##### Excerpted records

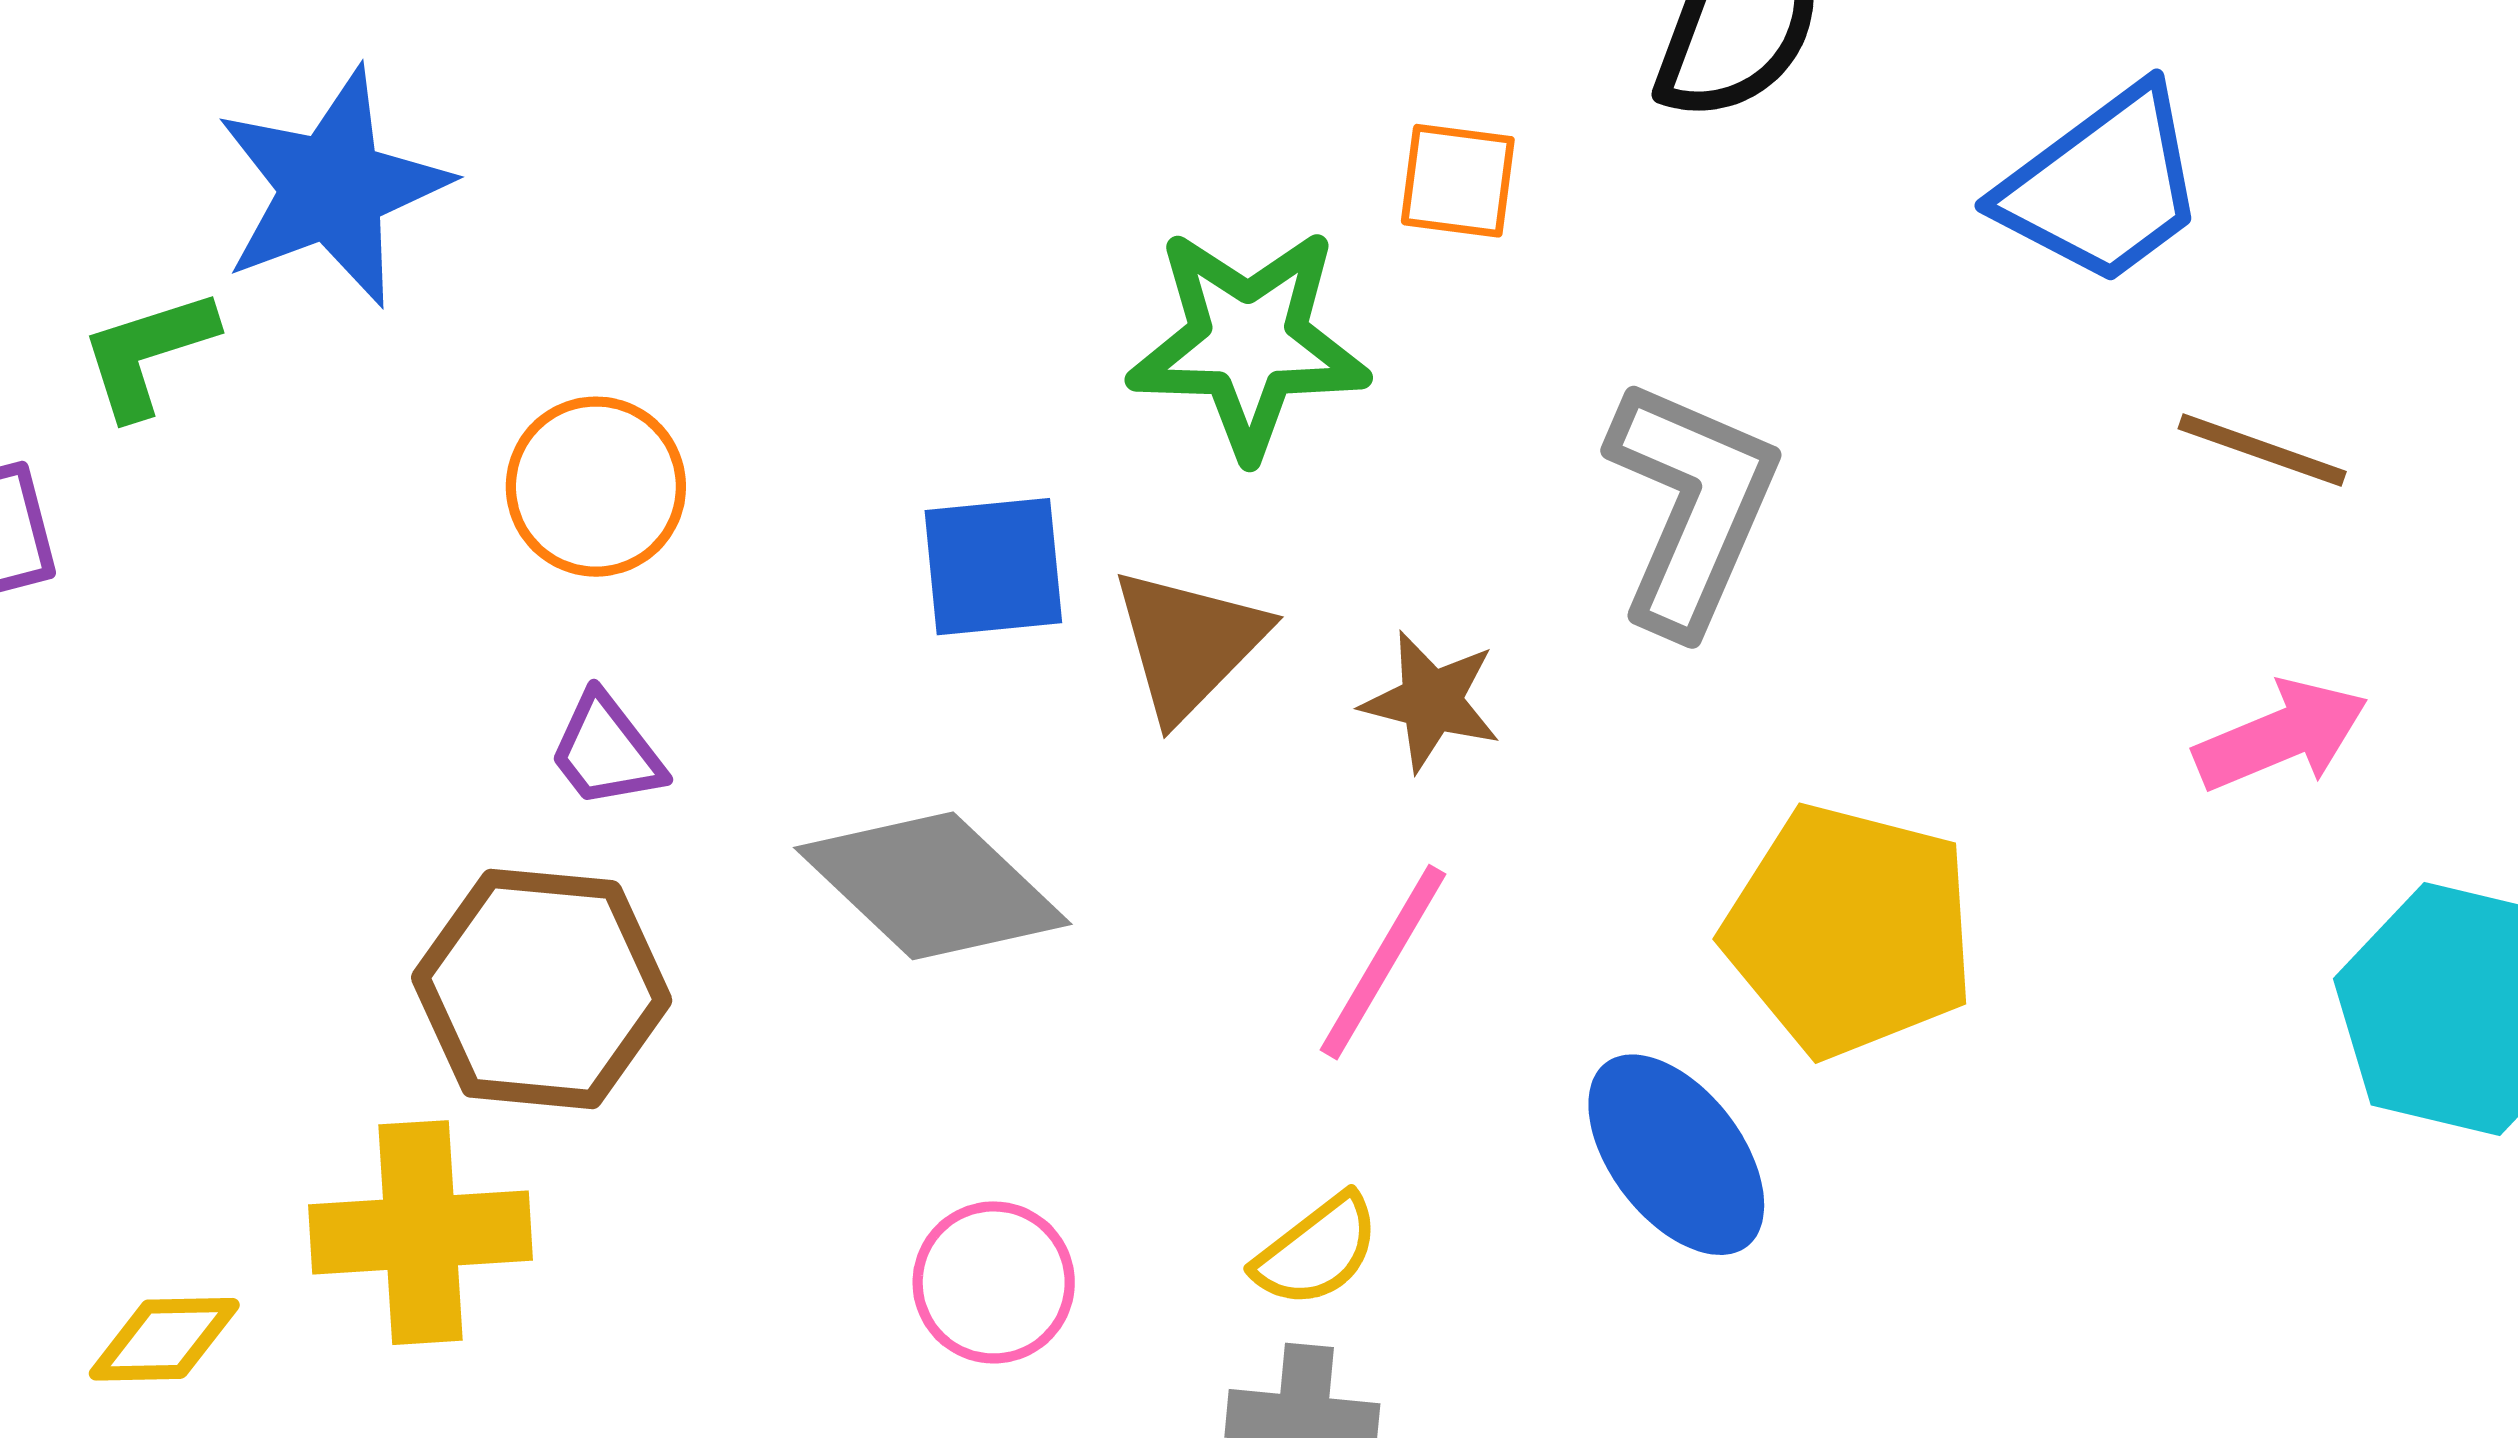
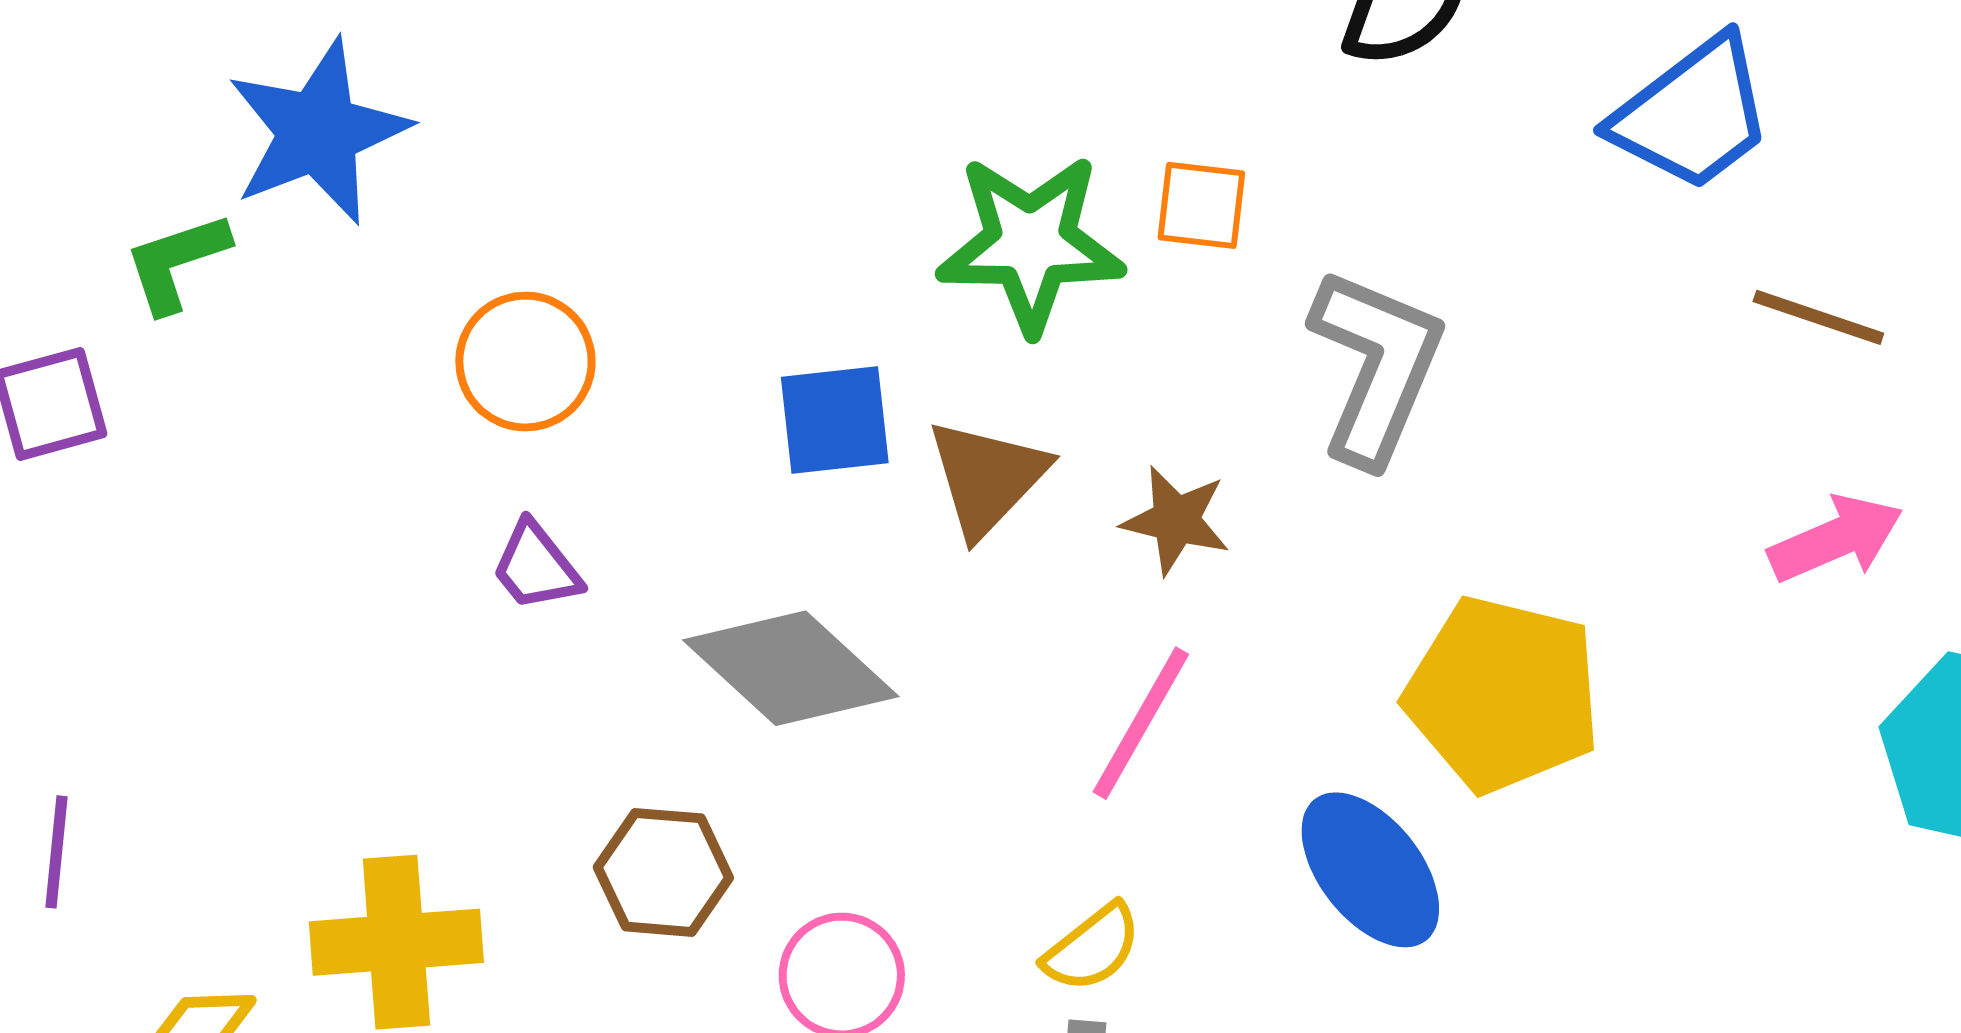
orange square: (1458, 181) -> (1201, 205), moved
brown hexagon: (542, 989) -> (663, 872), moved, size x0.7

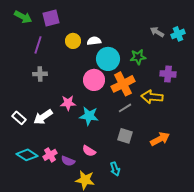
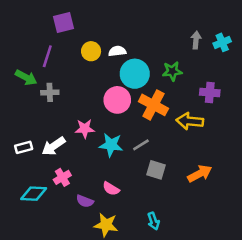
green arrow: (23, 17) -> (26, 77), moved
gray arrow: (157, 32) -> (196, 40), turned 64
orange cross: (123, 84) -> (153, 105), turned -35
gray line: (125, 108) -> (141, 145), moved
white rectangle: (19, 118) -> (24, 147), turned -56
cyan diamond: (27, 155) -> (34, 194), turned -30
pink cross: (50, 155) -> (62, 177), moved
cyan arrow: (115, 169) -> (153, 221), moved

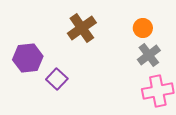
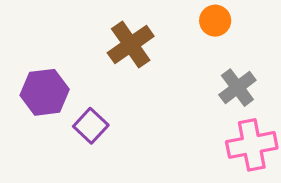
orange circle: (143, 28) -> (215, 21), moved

##########

Each line from the one containing "green arrow: (23, 17) -> (26, 77), moved" through the end of the listing is to be set down exactly, with all pictures left out.

green arrow: (23, 17) -> (26, 77), moved
gray arrow: (157, 32) -> (196, 40), turned 64
orange cross: (123, 84) -> (153, 105), turned -35
gray line: (125, 108) -> (141, 145), moved
white rectangle: (19, 118) -> (24, 147), turned -56
cyan diamond: (27, 155) -> (34, 194), turned -30
pink cross: (50, 155) -> (62, 177), moved
cyan arrow: (115, 169) -> (153, 221), moved

orange circle: (143, 28) -> (215, 21), moved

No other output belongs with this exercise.